Coordinate pair lists
-- Opening Marker --

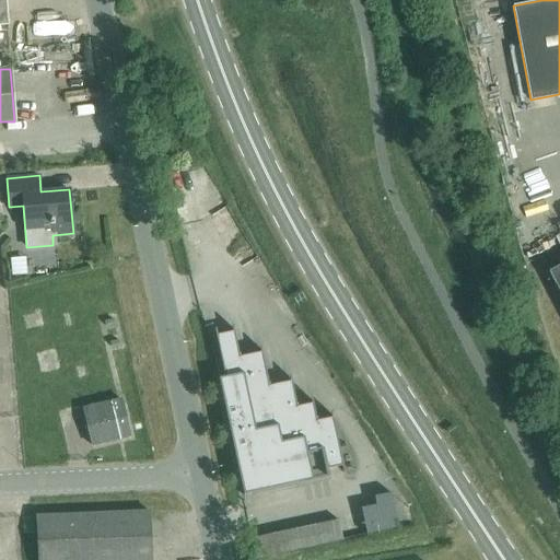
[(21,248),(4,249),(6,270),(22,269),(21,248)]
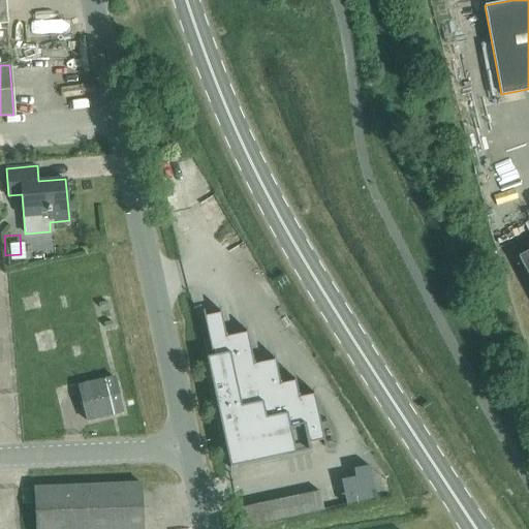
[(528,250),(518,256),(528,278),(528,250)]
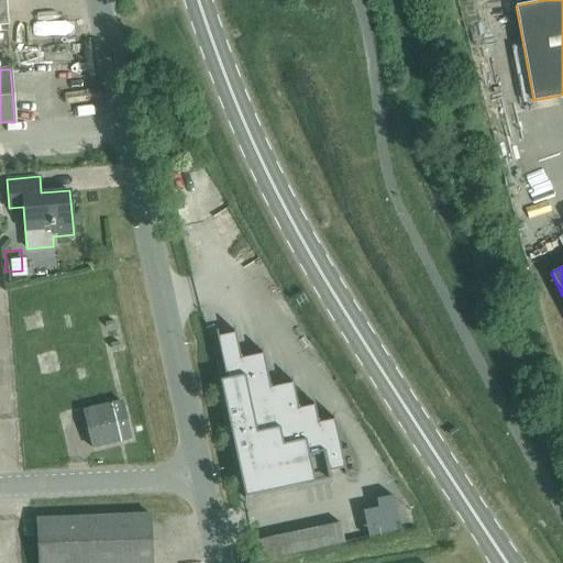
[(263,351),(240,356),(234,330),(216,334),(225,378),(219,379),(244,497),(330,478),(331,477),(329,470),(344,466),(334,417),(318,420),(313,403),(298,406),(293,381),(269,385),(263,351)]
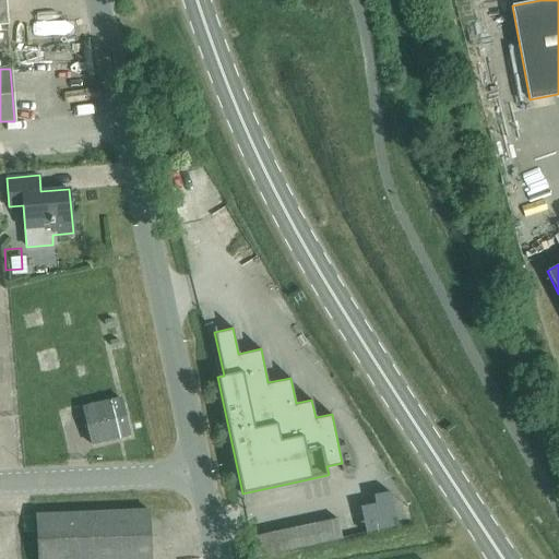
[(130,435),(120,396),(83,406),(93,444),(130,435)]
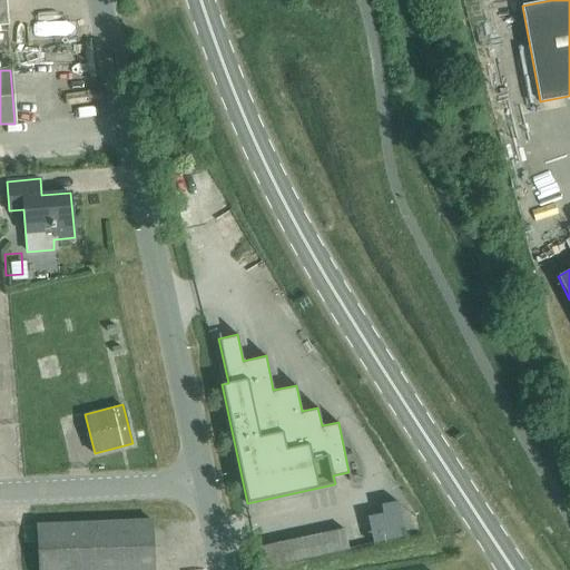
[(153,569),(151,519),(37,523),(38,569),(153,569)]
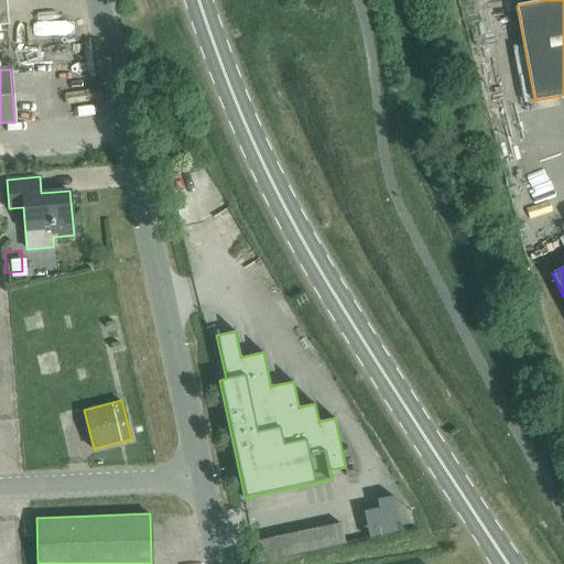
[(262,556),(339,545),(336,518),(258,528),(262,556)]
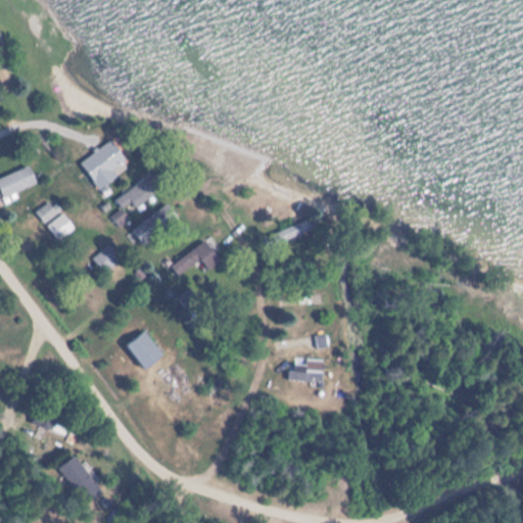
[(14,90),(0,54),(0,88),(2,94),(14,90)]
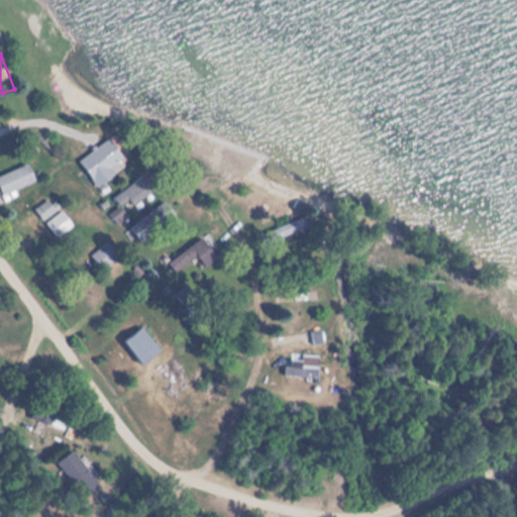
[(99,187),(130,168),(114,139),(83,159),(99,187)]
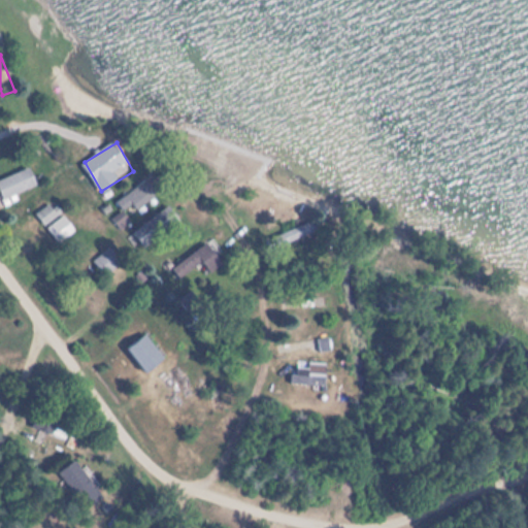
[(0,178),(0,196),(1,199),(35,186),(28,168),(0,178)]
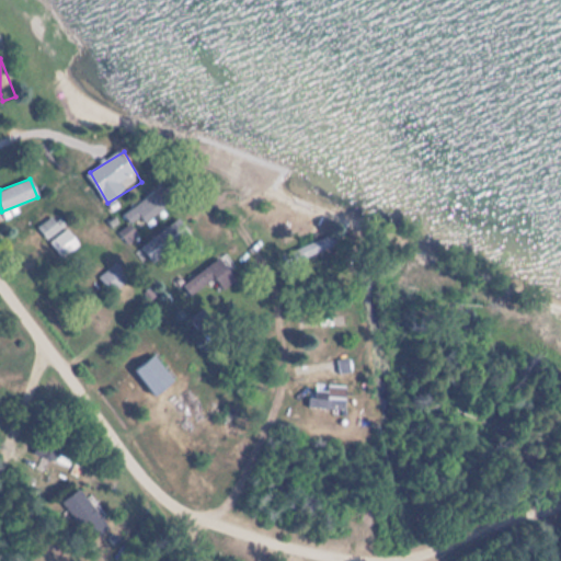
[(132,225),(139,217),(147,225),(167,205),(152,191),(125,217),(132,225)]
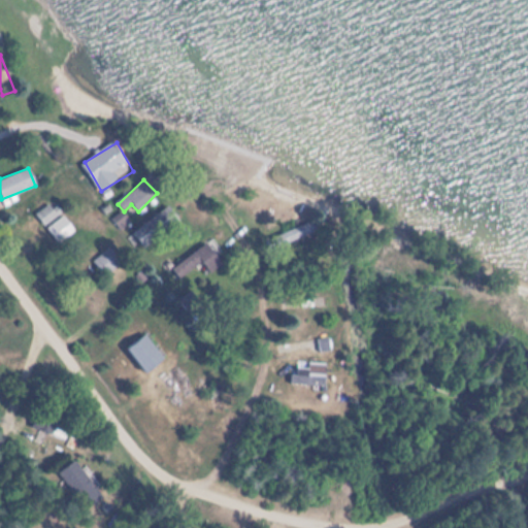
[(61,216),(56,203),(37,211),(42,224),(61,216)]
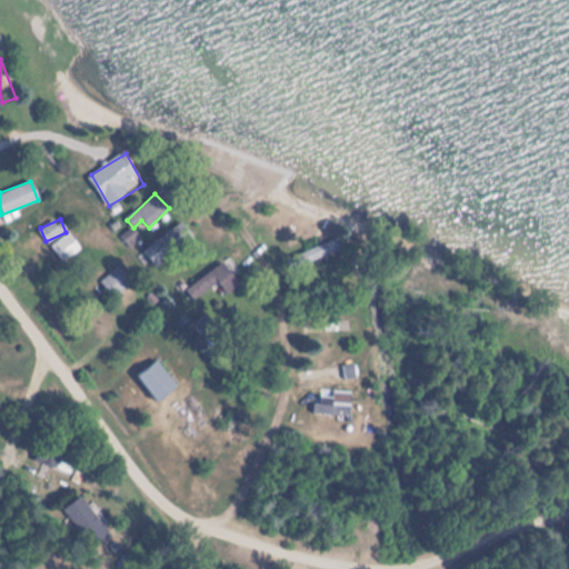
[(192,238),(180,222),(143,251),(156,267),(192,238)]
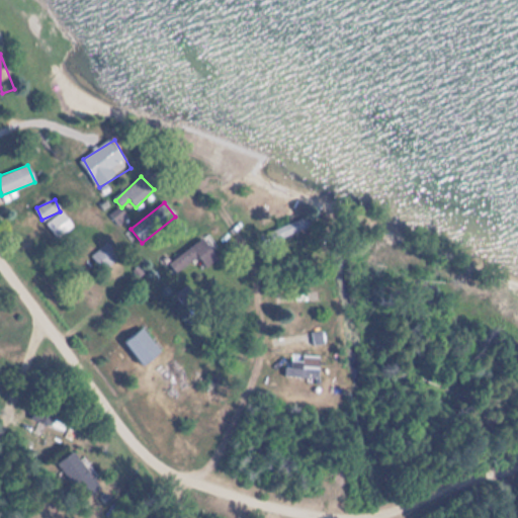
[(110,216),(116,224),(127,218),(121,208),(110,216)]
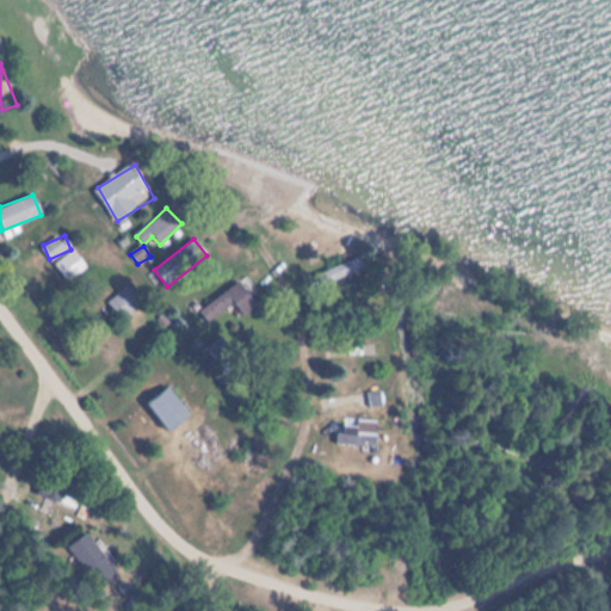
[(68,282),(86,266),(73,250),(54,265),(68,282)]
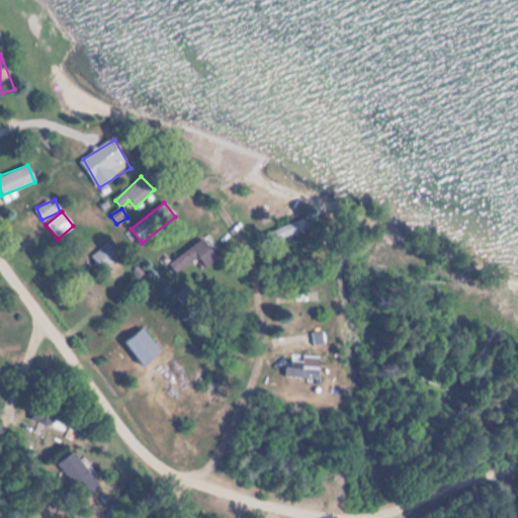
[(270,240),(311,229),(309,218),(267,230),(270,240)]
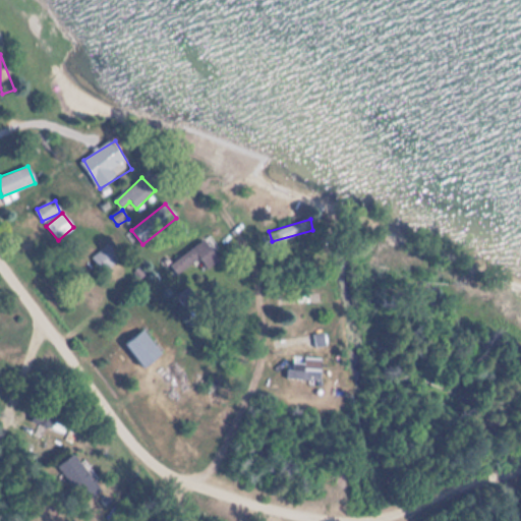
[(197,258),(209,271),(220,261),(199,239),(170,268),(178,276),(197,258)]
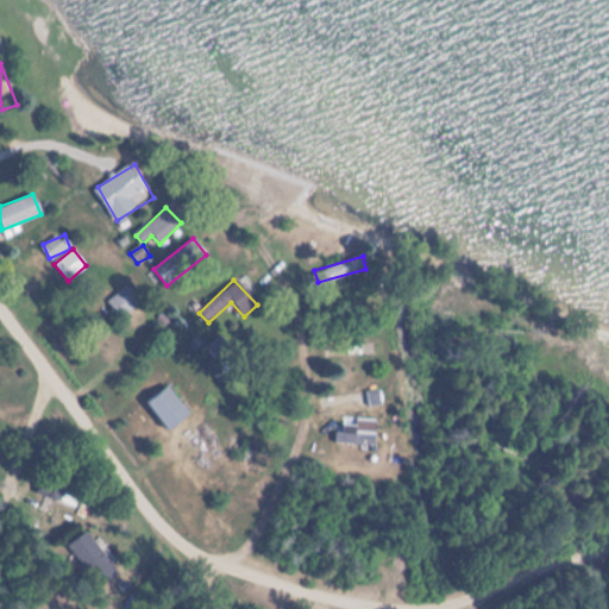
[(120,319),(140,303),(126,286),(107,301),(120,319)]
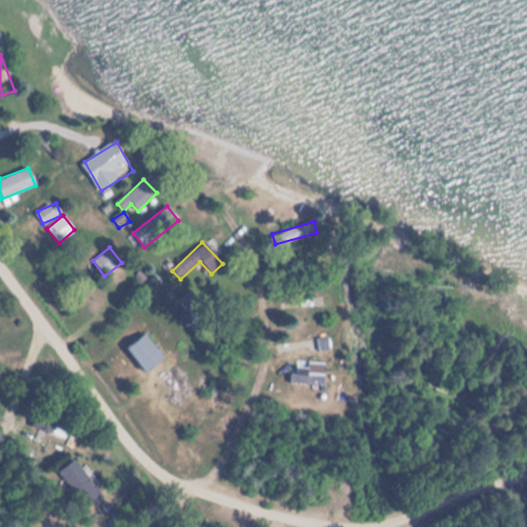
[(163,358),(145,334),(125,347),(142,373),(163,358)]
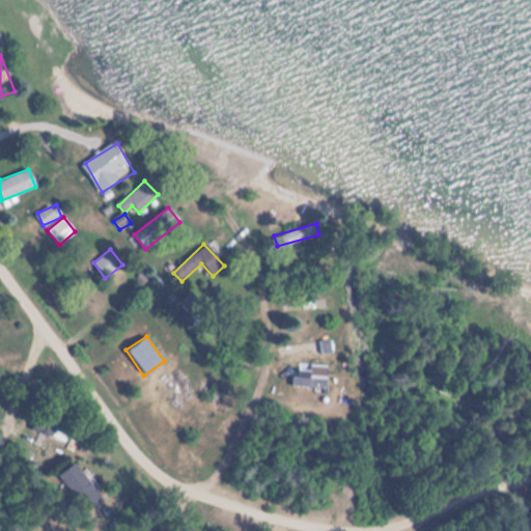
[(318,378),(292,378),(292,387),(318,387),(318,378)]
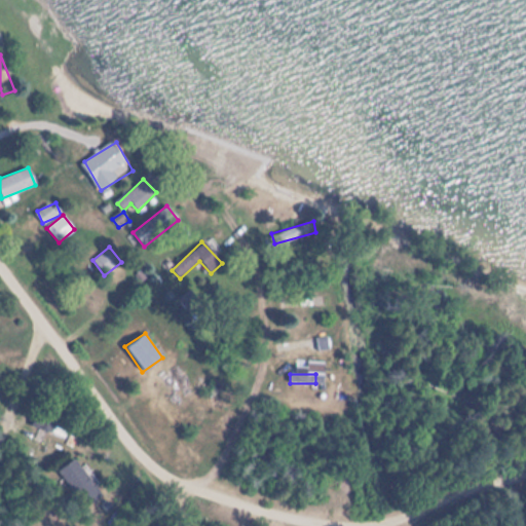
[(58,418),(38,409),(31,424),(50,434),(58,418)]
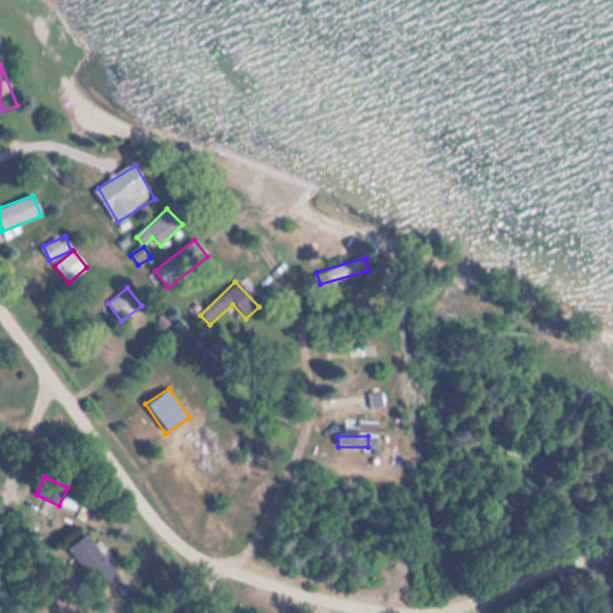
[(117,575),(86,534),(68,550),(99,589),(117,575)]
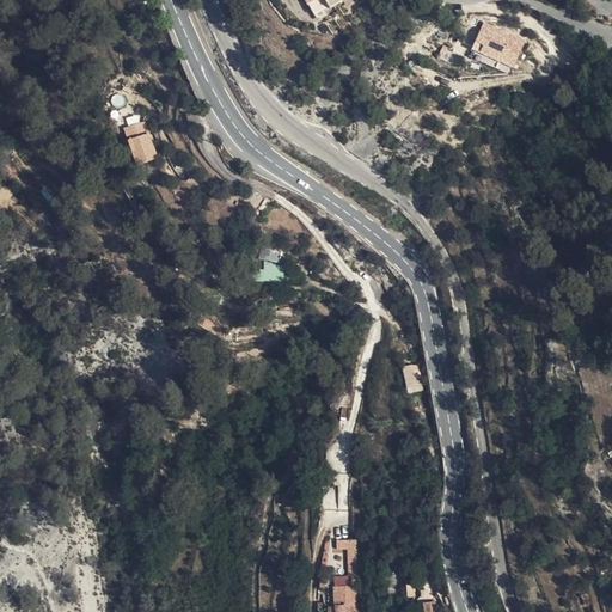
[(513,68),(526,40),(484,20),(471,49),(513,68)]
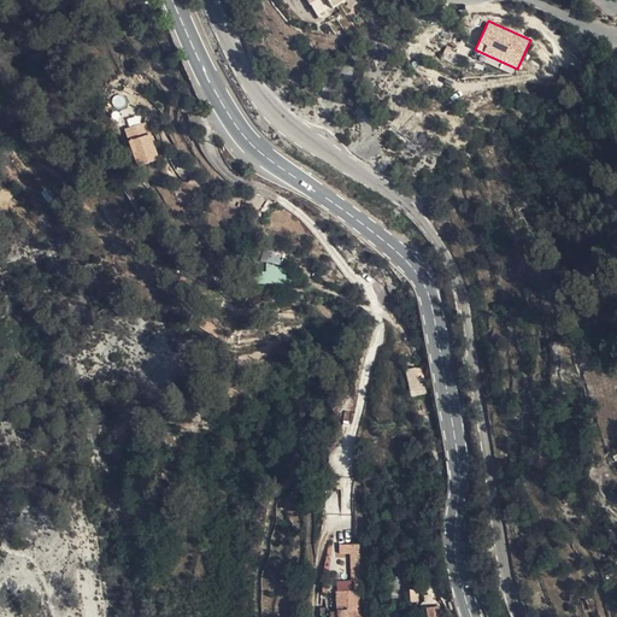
[(137,166),(159,158),(145,121),(123,129),(137,166)]
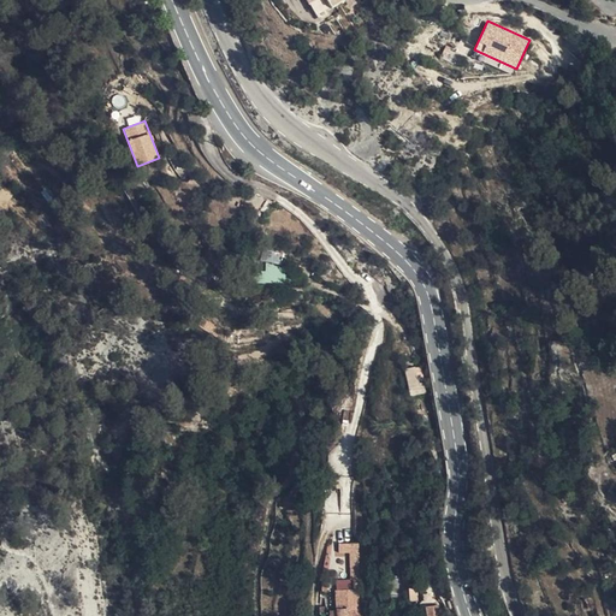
[(280,266),(283,254),(262,249),(260,260),(280,266)]
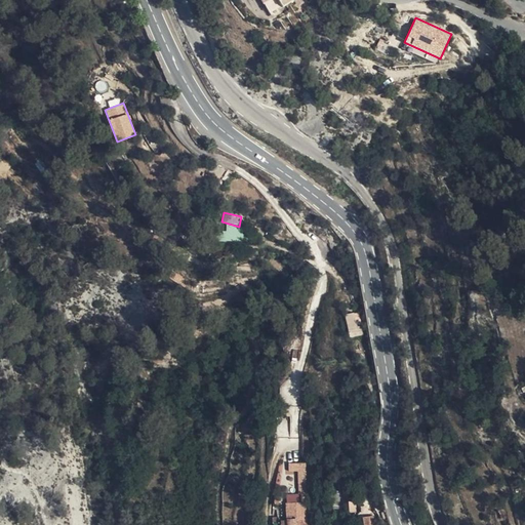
[(243,241),(243,227),(220,227),(220,241),(243,241)]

-- Closing Marker --

**WHAT TO DO:** Which lines run from the one containing "[(137,166),(159,158),(145,121),(123,129),(137,166)]" to the end of the data above? Set down those lines exactly, and only those, without any pictures.

**YOUR RESPONSE:**
[(137,166),(159,158),(145,121),(123,129),(137,166)]
[(280,266),(283,254),(262,249),(260,260),(280,266)]
[(243,241),(243,227),(220,227),(220,241),(243,241)]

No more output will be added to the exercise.